= Beginning of Section =

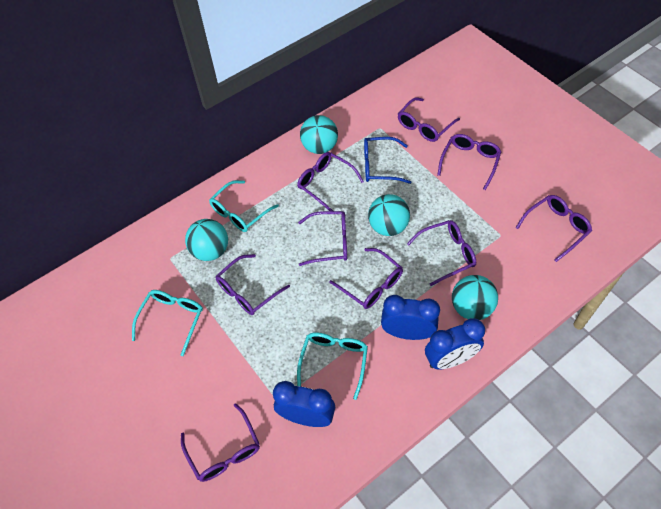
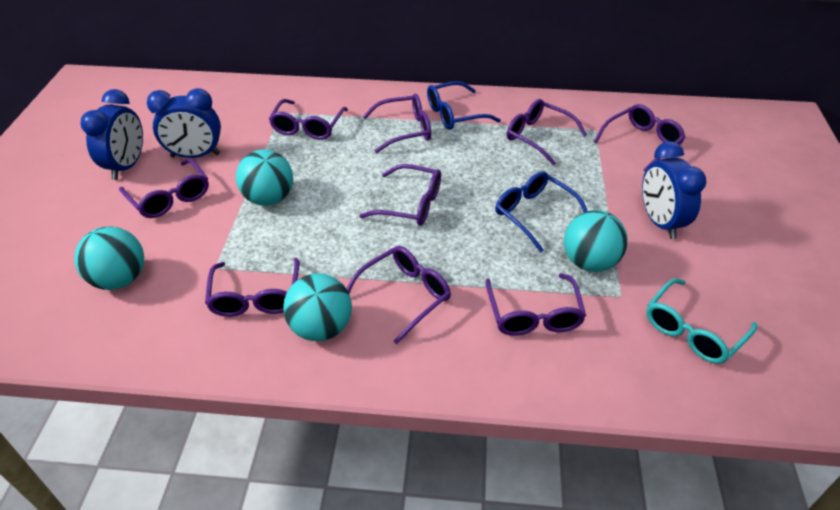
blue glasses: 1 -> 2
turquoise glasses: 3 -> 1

= End of Section =
= Beginning of Section =

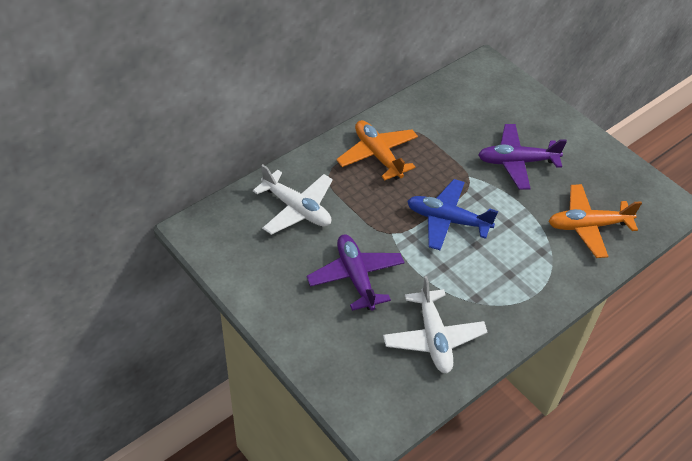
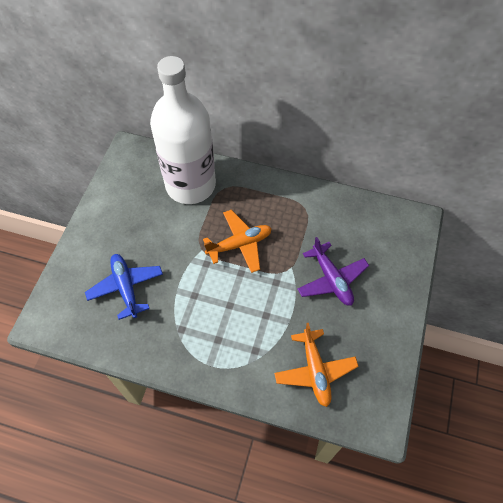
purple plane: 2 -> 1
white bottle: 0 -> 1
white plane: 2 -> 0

= End of Section =

## EXERCISE BRIEF
Lines above with the string "glasses" need to be found and copied.

## RESPONSE FOR THIS EXERCISE
blue glasses: 1 -> 2
turquoise glasses: 3 -> 1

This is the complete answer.